• [Dataset excerpts]:
------

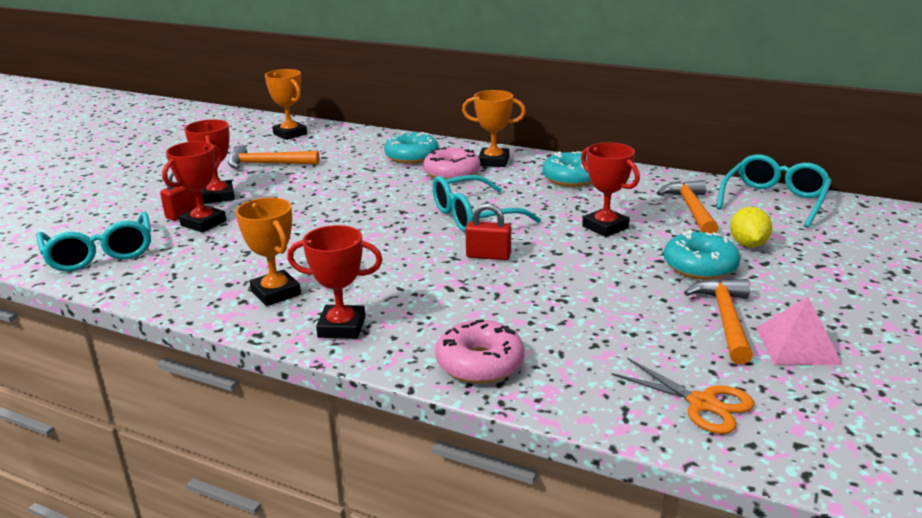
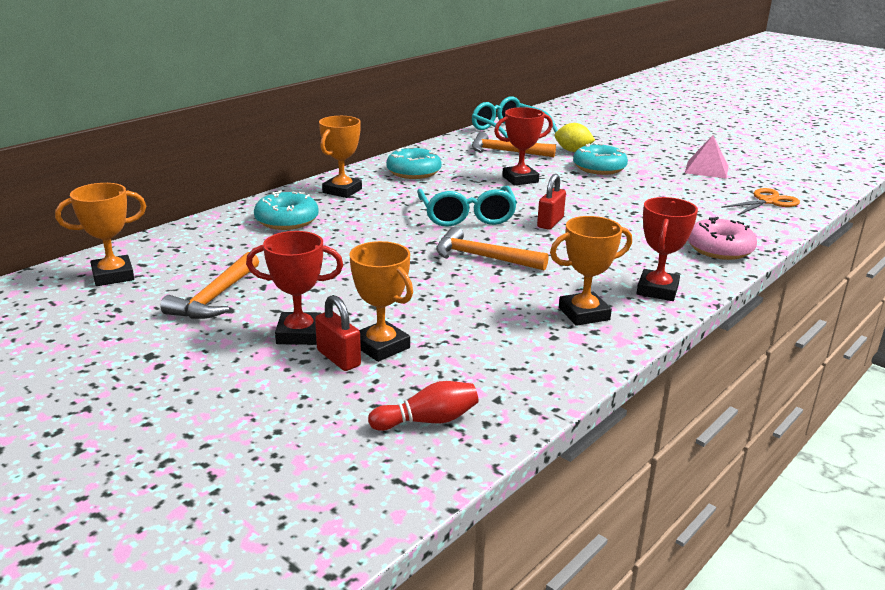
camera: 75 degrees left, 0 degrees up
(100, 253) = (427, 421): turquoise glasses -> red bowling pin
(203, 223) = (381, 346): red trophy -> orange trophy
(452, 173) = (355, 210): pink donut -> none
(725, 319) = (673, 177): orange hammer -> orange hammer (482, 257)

------

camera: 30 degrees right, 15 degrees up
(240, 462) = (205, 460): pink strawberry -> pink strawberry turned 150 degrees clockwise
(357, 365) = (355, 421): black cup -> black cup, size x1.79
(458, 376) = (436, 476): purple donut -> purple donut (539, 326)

------

• [What you should do]: Only one stretch of the entries above is wanted: the lines from the one containing "(240, 462) = (205, 460): pink" through the one containing "(458, 376) = (436, 476): purple". Please reproduce it exactly.

• [Your solution]:
(240, 462) = (205, 460): pink strawberry -> pink strawberry turned 150 degrees clockwise
(357, 365) = (355, 421): black cup -> black cup, size x1.79
(458, 376) = (436, 476): purple donut -> purple donut (539, 326)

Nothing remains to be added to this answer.